Data records
=== Section Start ===

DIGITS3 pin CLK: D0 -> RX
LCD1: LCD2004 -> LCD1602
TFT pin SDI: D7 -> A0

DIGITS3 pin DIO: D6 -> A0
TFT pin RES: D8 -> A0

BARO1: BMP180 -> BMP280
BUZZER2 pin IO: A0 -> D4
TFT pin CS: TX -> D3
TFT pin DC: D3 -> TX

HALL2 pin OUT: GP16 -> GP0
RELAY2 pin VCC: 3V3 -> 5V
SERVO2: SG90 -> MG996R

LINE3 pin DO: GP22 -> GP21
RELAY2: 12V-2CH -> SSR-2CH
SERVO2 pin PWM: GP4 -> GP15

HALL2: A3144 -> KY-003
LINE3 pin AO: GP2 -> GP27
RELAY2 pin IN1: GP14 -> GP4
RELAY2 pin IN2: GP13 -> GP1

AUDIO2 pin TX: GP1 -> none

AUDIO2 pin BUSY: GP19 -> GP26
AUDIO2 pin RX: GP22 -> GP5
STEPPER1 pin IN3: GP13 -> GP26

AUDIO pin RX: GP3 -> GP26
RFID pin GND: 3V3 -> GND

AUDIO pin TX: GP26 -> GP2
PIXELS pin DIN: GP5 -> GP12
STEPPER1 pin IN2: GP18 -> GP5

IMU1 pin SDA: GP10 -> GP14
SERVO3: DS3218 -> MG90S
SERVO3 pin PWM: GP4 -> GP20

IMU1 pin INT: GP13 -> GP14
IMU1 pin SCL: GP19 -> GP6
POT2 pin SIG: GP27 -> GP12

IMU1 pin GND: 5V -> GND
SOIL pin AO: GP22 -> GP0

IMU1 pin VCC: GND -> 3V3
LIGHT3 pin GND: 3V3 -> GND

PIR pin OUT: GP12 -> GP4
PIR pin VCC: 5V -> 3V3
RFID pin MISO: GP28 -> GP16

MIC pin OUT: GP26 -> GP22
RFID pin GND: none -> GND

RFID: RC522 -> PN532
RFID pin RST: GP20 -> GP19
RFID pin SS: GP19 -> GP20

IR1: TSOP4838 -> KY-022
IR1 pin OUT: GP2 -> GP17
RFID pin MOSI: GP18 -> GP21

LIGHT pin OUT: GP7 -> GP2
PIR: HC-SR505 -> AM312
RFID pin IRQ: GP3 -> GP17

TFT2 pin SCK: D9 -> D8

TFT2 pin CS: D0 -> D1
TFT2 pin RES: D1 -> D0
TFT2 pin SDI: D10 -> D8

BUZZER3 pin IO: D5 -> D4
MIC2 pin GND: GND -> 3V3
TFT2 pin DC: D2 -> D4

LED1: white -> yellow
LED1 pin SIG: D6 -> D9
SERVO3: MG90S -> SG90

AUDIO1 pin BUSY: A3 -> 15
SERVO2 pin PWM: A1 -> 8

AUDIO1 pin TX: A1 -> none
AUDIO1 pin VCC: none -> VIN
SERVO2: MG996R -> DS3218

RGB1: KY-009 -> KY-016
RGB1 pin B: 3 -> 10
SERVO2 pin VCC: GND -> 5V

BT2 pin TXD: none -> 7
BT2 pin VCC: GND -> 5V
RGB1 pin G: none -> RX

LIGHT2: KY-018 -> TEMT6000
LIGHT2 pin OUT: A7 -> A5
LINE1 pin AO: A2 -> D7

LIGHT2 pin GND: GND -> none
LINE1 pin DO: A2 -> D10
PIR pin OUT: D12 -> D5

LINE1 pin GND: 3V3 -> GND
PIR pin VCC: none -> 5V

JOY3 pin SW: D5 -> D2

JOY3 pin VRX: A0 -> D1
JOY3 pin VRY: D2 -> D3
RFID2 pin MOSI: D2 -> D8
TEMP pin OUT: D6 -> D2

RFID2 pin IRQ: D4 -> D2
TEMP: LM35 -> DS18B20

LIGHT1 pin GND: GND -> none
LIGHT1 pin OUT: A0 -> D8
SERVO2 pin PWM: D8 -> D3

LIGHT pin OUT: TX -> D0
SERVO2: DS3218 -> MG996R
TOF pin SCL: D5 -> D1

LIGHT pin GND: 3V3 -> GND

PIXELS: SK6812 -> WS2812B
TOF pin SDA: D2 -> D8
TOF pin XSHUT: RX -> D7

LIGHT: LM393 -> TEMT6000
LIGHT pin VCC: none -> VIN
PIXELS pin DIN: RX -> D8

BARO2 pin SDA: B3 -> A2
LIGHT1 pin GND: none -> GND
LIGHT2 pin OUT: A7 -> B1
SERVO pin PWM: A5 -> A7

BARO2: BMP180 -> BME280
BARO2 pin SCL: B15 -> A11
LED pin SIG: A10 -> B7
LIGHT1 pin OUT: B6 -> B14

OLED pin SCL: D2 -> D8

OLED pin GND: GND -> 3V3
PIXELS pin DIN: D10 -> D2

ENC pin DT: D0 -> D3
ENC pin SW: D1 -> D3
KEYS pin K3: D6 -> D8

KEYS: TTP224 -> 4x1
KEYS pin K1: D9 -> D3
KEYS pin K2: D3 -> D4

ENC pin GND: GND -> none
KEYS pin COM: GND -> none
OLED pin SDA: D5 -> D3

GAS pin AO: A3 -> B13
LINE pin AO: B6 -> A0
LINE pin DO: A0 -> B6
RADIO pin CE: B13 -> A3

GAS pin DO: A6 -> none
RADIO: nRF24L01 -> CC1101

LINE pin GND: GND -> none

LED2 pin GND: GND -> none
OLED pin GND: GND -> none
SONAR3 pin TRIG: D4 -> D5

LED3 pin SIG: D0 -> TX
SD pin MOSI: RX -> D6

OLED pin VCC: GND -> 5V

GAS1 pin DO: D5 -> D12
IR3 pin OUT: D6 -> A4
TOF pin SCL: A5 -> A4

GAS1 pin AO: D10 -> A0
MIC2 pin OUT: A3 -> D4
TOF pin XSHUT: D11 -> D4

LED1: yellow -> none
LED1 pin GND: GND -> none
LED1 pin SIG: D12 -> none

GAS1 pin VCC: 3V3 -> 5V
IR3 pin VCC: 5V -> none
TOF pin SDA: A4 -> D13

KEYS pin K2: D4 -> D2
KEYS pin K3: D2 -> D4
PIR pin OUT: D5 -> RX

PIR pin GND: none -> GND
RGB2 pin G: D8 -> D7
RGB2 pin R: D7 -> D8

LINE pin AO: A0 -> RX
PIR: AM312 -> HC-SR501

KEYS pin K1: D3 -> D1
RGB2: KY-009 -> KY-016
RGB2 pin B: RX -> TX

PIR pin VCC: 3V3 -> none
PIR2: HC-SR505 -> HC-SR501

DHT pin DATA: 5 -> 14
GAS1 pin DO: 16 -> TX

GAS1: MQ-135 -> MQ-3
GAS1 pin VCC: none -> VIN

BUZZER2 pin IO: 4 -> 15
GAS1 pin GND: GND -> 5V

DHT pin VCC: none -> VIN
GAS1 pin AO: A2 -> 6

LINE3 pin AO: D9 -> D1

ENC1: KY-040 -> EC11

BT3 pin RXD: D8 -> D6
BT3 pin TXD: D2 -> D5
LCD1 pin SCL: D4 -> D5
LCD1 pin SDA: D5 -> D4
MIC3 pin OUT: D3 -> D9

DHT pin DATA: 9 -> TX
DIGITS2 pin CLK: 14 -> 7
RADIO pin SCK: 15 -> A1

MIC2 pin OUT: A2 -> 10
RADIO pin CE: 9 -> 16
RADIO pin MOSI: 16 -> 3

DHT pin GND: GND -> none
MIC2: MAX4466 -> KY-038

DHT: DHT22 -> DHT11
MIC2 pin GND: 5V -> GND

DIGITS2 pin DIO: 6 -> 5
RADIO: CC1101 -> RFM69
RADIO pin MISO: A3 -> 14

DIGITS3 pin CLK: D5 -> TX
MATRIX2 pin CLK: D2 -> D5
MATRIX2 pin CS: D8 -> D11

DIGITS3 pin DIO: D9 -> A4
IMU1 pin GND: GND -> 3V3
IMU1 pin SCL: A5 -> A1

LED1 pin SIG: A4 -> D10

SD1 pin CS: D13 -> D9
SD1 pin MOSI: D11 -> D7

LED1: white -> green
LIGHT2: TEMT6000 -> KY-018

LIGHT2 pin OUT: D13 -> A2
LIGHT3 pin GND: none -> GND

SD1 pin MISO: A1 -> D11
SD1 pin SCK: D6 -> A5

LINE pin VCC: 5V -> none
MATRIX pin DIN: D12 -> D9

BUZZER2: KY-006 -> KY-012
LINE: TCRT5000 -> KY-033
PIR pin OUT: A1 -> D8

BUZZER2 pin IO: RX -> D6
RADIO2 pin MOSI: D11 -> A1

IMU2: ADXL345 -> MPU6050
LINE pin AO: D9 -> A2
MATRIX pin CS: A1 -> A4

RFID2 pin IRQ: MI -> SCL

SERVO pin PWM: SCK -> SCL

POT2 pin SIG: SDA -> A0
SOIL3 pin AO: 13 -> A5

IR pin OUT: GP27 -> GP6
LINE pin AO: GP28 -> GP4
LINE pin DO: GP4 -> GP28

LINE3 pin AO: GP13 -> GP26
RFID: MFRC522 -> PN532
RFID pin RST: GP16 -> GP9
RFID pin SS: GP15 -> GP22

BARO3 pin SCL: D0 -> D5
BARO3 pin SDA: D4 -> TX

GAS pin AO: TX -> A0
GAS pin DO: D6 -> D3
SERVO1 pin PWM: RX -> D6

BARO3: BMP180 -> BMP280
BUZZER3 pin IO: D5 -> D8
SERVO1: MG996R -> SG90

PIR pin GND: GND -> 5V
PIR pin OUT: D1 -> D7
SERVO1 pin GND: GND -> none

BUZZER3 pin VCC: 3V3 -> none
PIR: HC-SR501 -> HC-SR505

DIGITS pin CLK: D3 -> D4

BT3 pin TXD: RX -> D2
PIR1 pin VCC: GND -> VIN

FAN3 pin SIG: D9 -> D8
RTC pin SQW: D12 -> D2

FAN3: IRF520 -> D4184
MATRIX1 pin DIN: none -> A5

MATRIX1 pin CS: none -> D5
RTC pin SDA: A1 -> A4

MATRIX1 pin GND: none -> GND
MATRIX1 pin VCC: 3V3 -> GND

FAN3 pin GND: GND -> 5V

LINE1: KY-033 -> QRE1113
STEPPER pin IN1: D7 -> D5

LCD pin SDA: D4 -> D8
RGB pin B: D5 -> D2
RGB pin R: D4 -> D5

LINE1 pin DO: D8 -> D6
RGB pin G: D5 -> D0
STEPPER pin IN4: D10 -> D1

=== Section End ===

# [Try it]
Each line of the records, from the opening one through the line holding "SERVO2: SG90 -> MG996R", should be restated word for word, with nothing else in the answer.

# [Answer to this task]
DIGITS3 pin CLK: D0 -> RX
LCD1: LCD2004 -> LCD1602
TFT pin SDI: D7 -> A0

DIGITS3 pin DIO: D6 -> A0
TFT pin RES: D8 -> A0

BARO1: BMP180 -> BMP280
BUZZER2 pin IO: A0 -> D4
TFT pin CS: TX -> D3
TFT pin DC: D3 -> TX

HALL2 pin OUT: GP16 -> GP0
RELAY2 pin VCC: 3V3 -> 5V
SERVO2: SG90 -> MG996R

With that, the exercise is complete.